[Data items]

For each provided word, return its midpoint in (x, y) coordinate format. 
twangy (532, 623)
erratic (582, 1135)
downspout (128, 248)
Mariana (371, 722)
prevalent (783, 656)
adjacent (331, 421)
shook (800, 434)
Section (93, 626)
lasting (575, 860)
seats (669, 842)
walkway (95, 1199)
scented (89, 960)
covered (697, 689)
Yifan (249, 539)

---

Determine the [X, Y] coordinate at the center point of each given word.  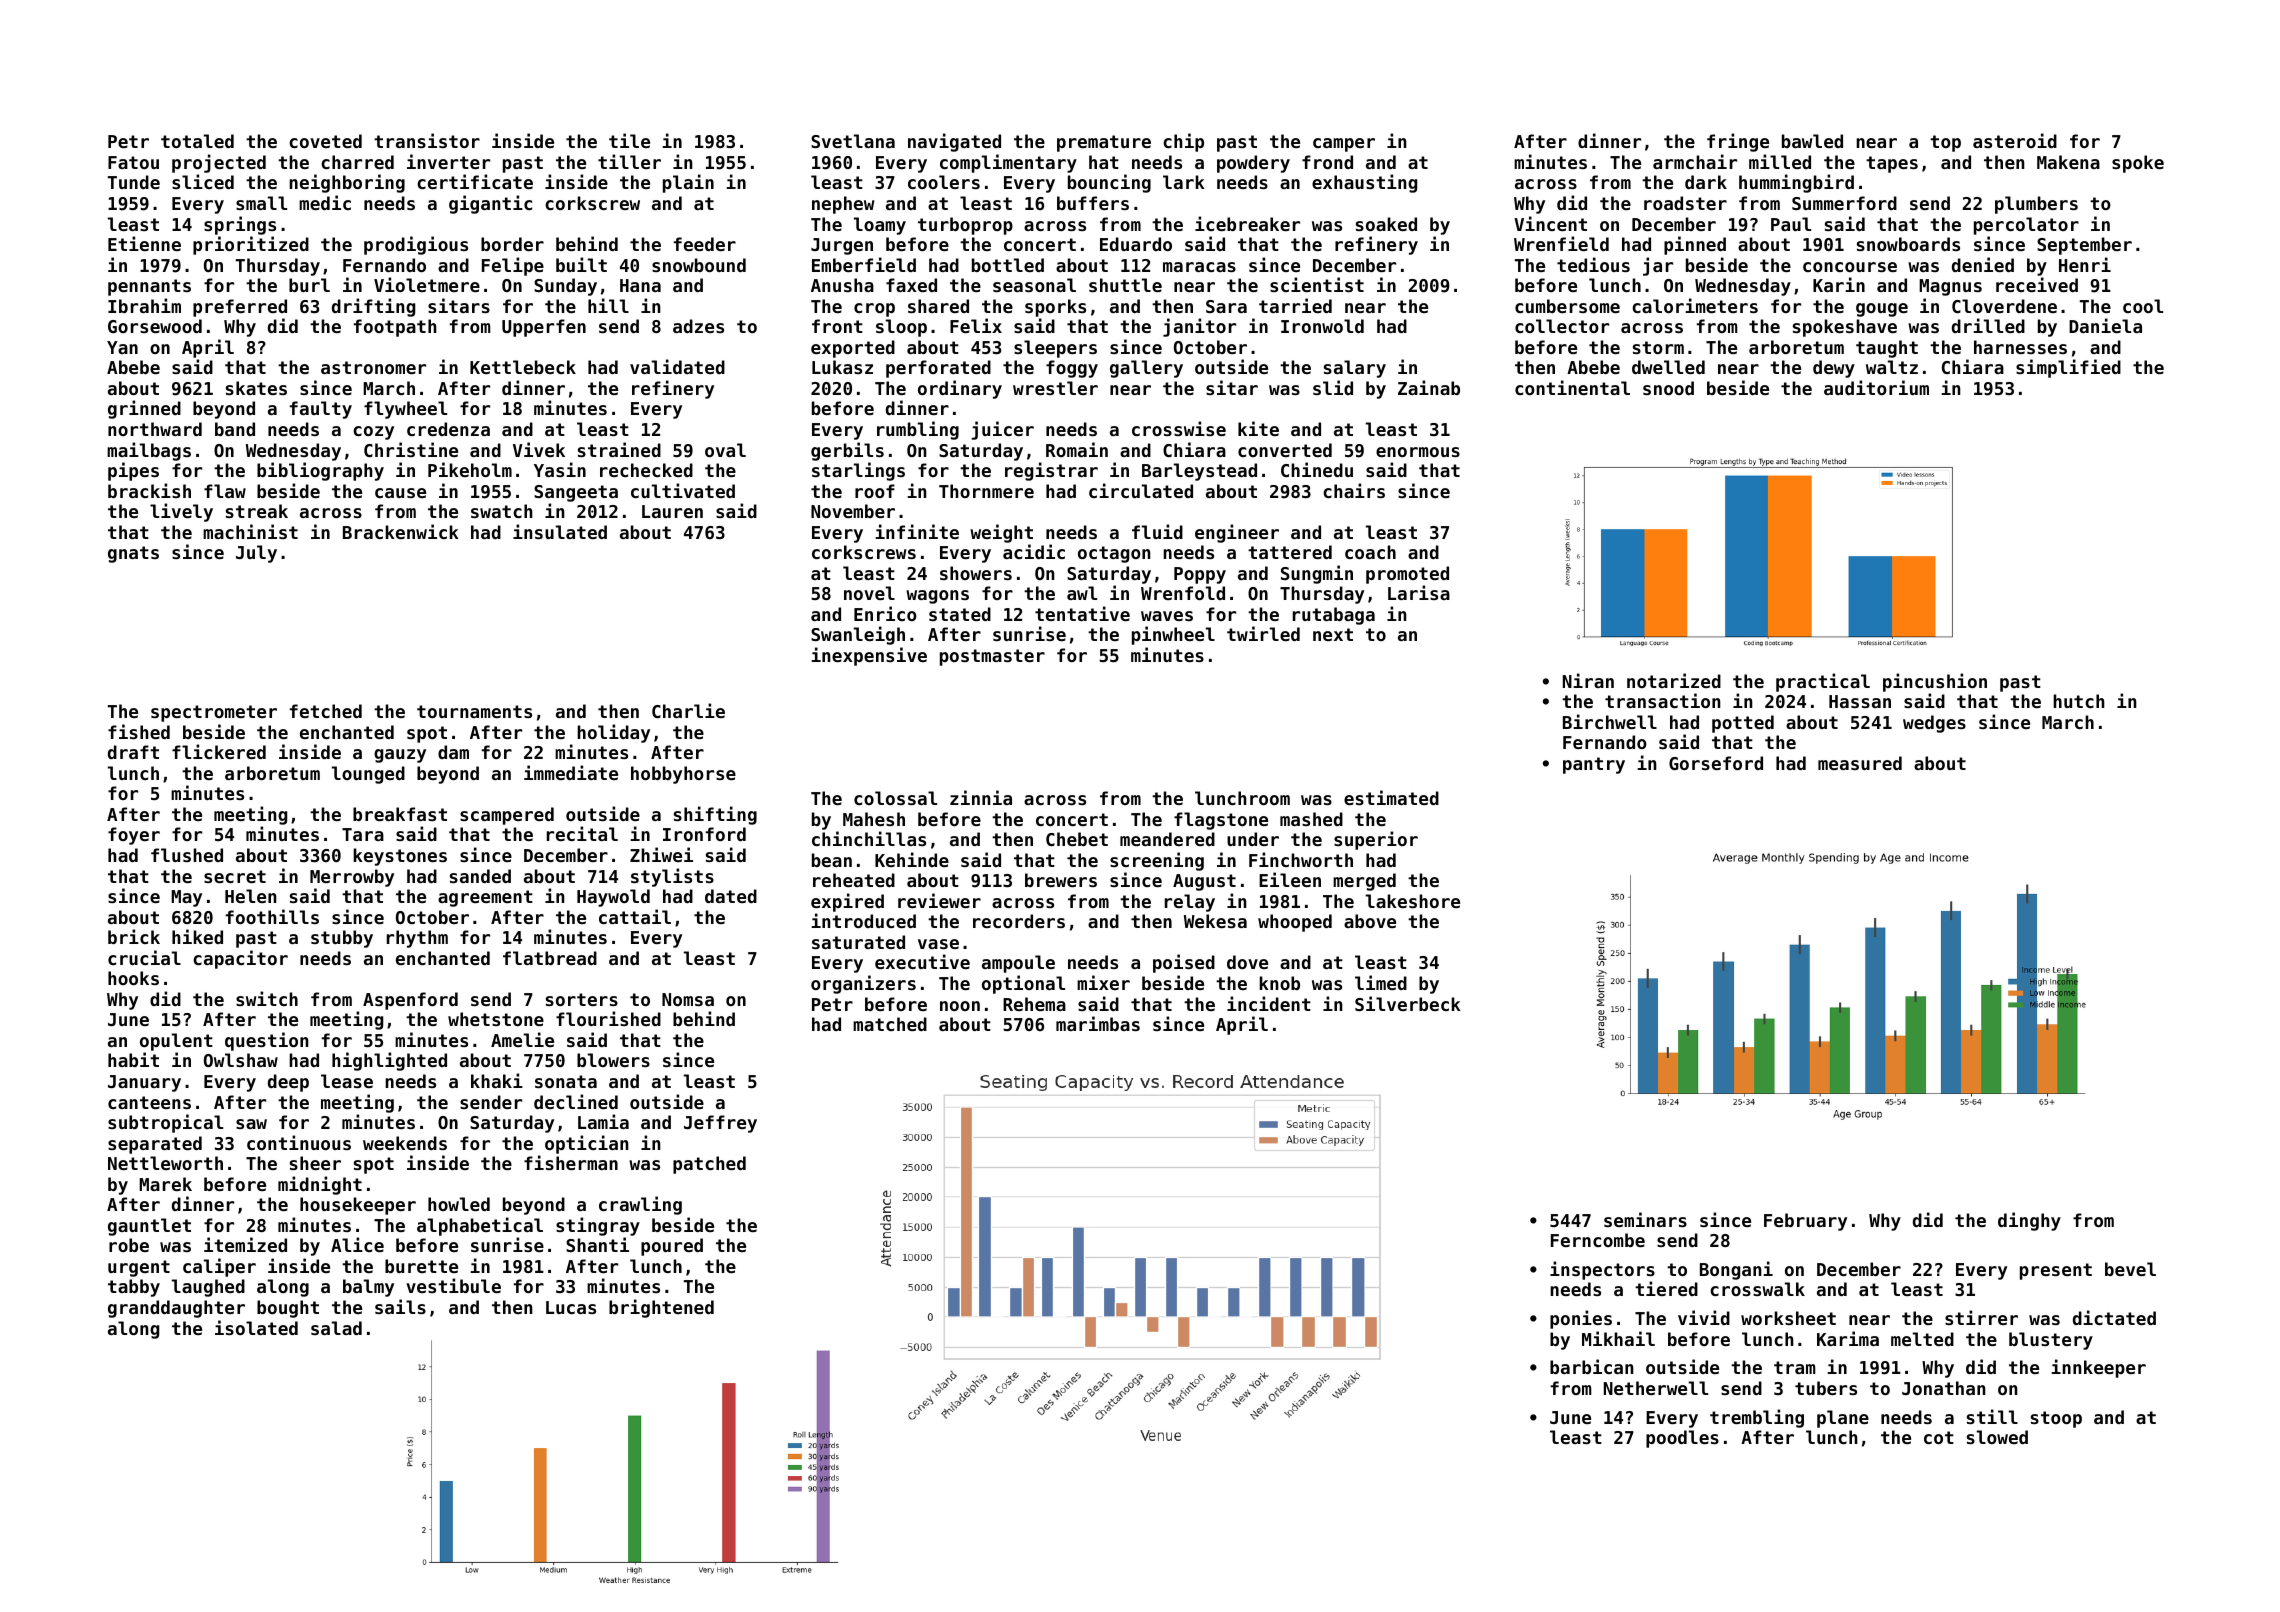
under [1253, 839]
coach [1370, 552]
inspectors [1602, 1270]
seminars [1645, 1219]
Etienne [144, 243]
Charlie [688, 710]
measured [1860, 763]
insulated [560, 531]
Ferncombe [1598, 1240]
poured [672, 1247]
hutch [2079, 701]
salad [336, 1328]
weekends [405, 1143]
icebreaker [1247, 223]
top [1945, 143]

▶ THE REQUEST
Reproduce the listing starting at the line containing "For each provided" and ending at the line containing "Yifan (249, 539)", switching "walkway" to "pathway" and leaving everything else unchanged. Return only those lines.

▶ OUTPUT OF THE TASK
For each provided word, return its midpoint in (x, y) coordinate format. 
twangy (532, 623)
erratic (582, 1135)
downspout (128, 248)
Mariana (371, 722)
prevalent (783, 656)
adjacent (331, 421)
shook (800, 434)
Section (93, 626)
lasting (575, 860)
seats (669, 842)
pathway (95, 1199)
scented (89, 960)
covered (697, 689)
Yifan (249, 539)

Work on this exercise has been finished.